[Start of Attachment]

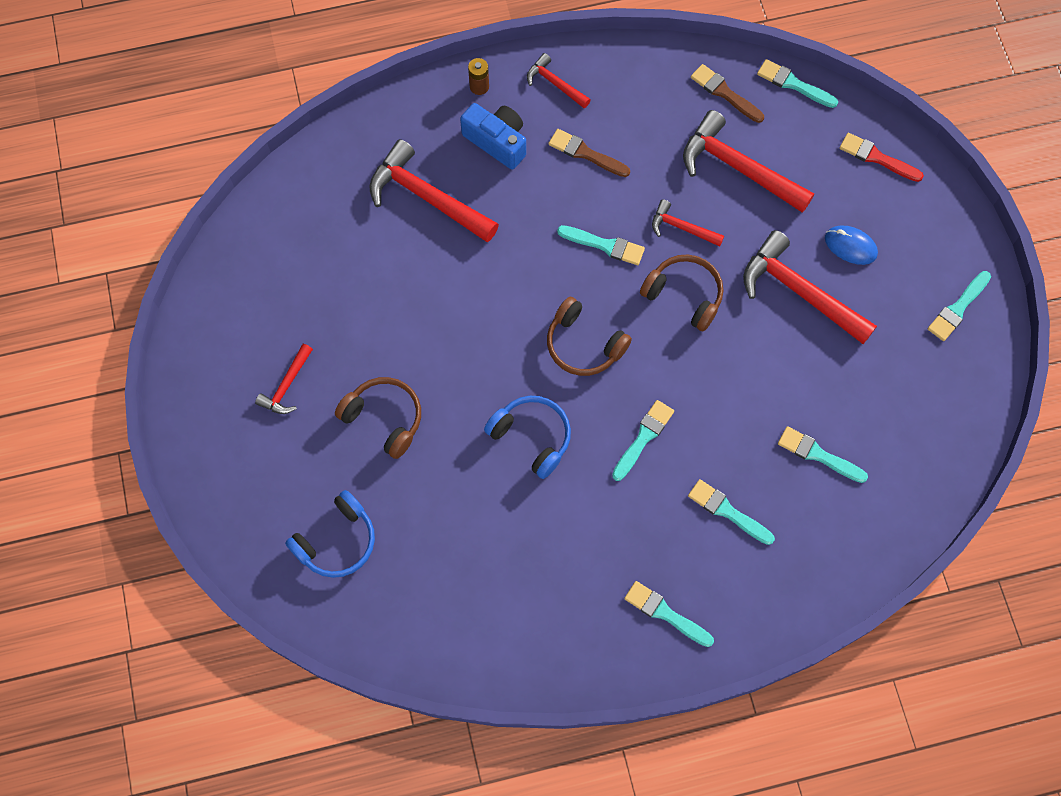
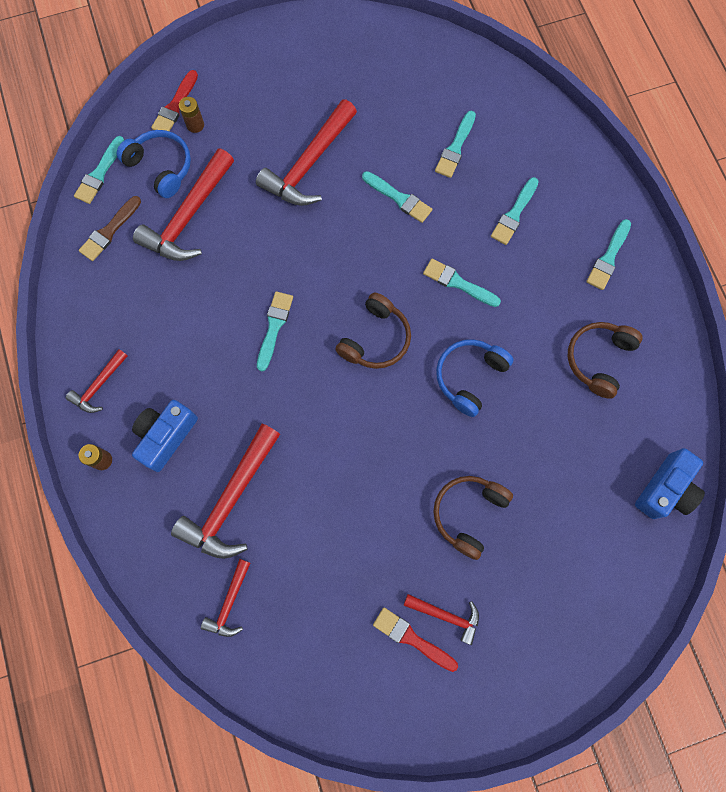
camera: 95 degrees left, 5 degrees up
(270, 351) = (412, 638): none -> red brush
(337, 541) = (593, 543): blue headphones -> blue headphones (161, 167)
(384, 629) = (665, 489): none -> blue camera
(586, 153) = (177, 351): brown brush -> none
(681, 227) = (252, 262): red hammer -> red hammer (229, 603)
(684, 295) = (319, 256): brown headphones -> brown headphones (599, 359)
(850, 246) = (262, 126): blue mouse -> none
(852, 177) = (195, 125): none -> brown battery
(958, 308) = (314, 47): turquoise brush -> turquoise brush (398, 198)

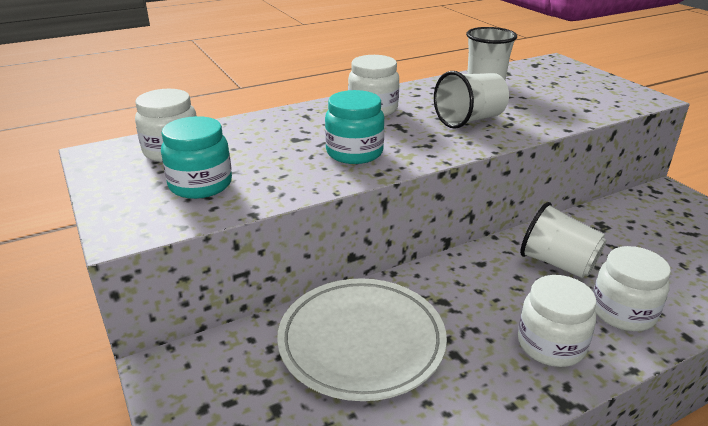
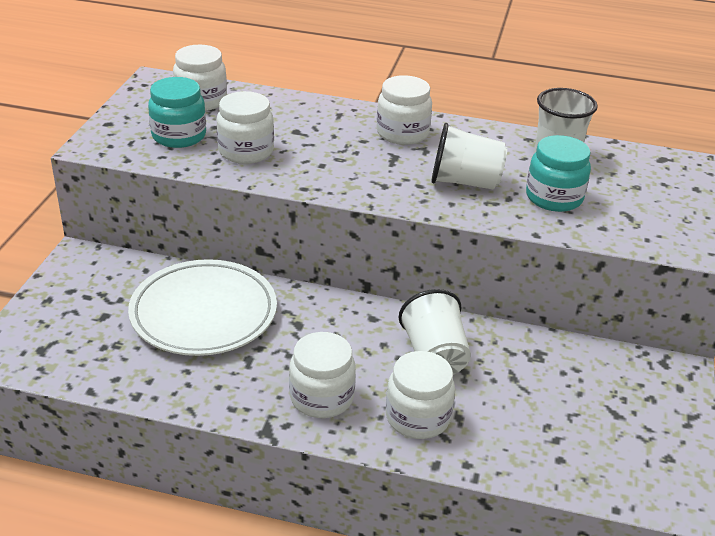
camera: 40 degrees right, 5 degrees up
(283, 169) = (246, 151): none -> white jar
(354, 152) = (317, 163): turquoise jar -> turquoise jar (554, 197)

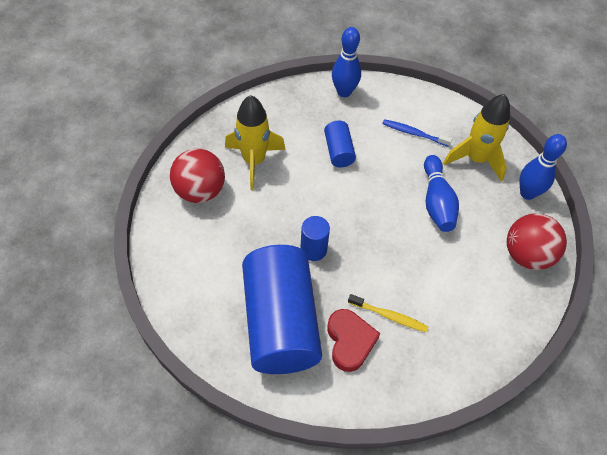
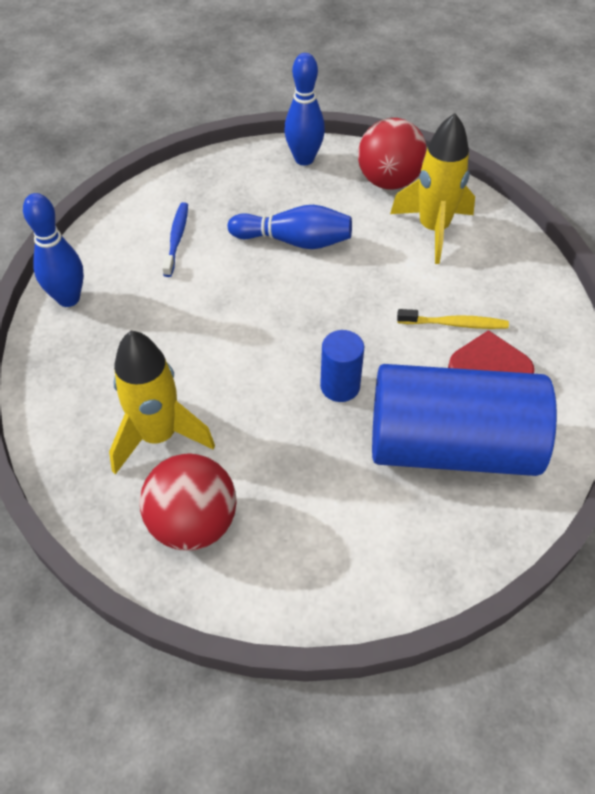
camera: 75 degrees left, 5 degrees down
(339, 151) = (177, 325): blue cylinder -> none
(389, 316) = (455, 324): yellow toothbrush -> yellow toothbrush turned 60 degrees clockwise
(414, 133) = (176, 238): blue toothbrush -> blue toothbrush turned 150 degrees clockwise
(476, 159) = (240, 190): yellow rocket -> yellow rocket (433, 229)

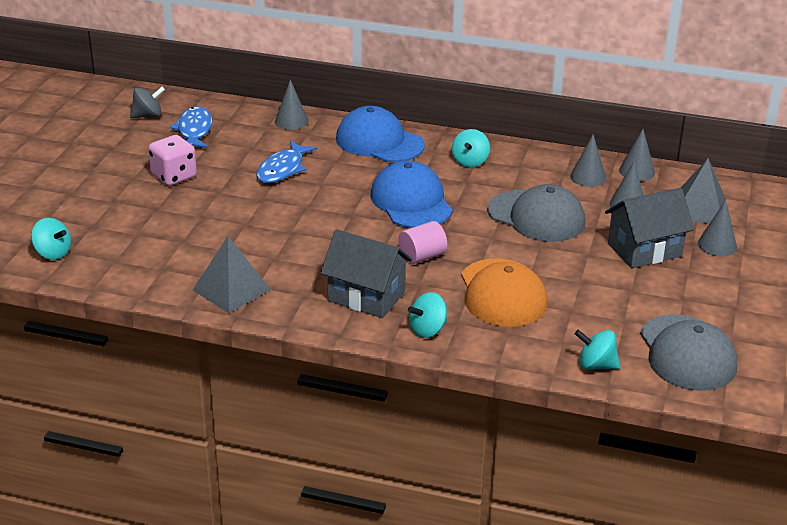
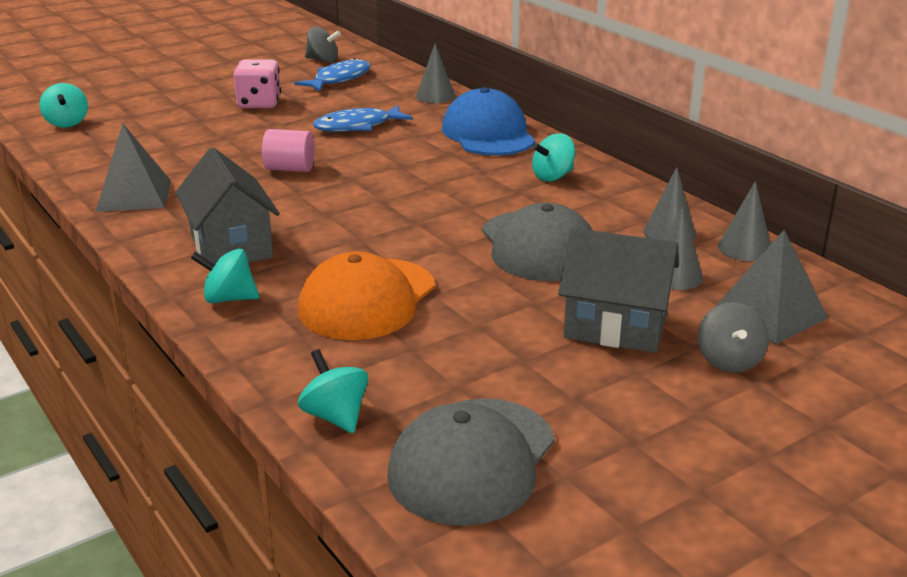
camera: 40 degrees right, 5 degrees down
(411, 202) = (427, 188): blue cap -> none
(422, 256) = (349, 235): pink cylinder -> pink cylinder (290, 169)
(717, 245) = (729, 361): grey cone -> grey spinning top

[End of Attachment]

EXERCISE REQUIREMENTS: Everything in the listing must be restated word for word, except for the pictures.

RESULT OF THE EXERCISE:
camera: 95 degrees left, 5 degrees up
(270, 351) = (412, 638): none -> red brush
(337, 541) = (593, 543): blue headphones -> blue headphones (161, 167)
(384, 629) = (665, 489): none -> blue camera
(586, 153) = (177, 351): brown brush -> none
(681, 227) = (252, 262): red hammer -> red hammer (229, 603)
(684, 295) = (319, 256): brown headphones -> brown headphones (599, 359)
(850, 246) = (262, 126): blue mouse -> none
(852, 177) = (195, 125): none -> brown battery
(958, 308) = (314, 47): turquoise brush -> turquoise brush (398, 198)

camera: 40 degrees right, 5 degrees up
(283, 169) = (246, 151): none -> white jar
(354, 152) = (317, 163): turquoise jar -> turquoise jar (554, 197)

camera: 75 degrees left, 5 degrees down
(339, 151) = (177, 325): blue cylinder -> none
(389, 316) = (455, 324): yellow toothbrush -> yellow toothbrush turned 60 degrees clockwise
(414, 133) = (176, 238): blue toothbrush -> blue toothbrush turned 150 degrees clockwise
(476, 159) = (240, 190): yellow rocket -> yellow rocket (433, 229)

camera: 40 degrees right, 5 degrees down
(411, 202) = (427, 188): blue cap -> none
(422, 256) = (349, 235): pink cylinder -> pink cylinder (290, 169)
(717, 245) = (729, 361): grey cone -> grey spinning top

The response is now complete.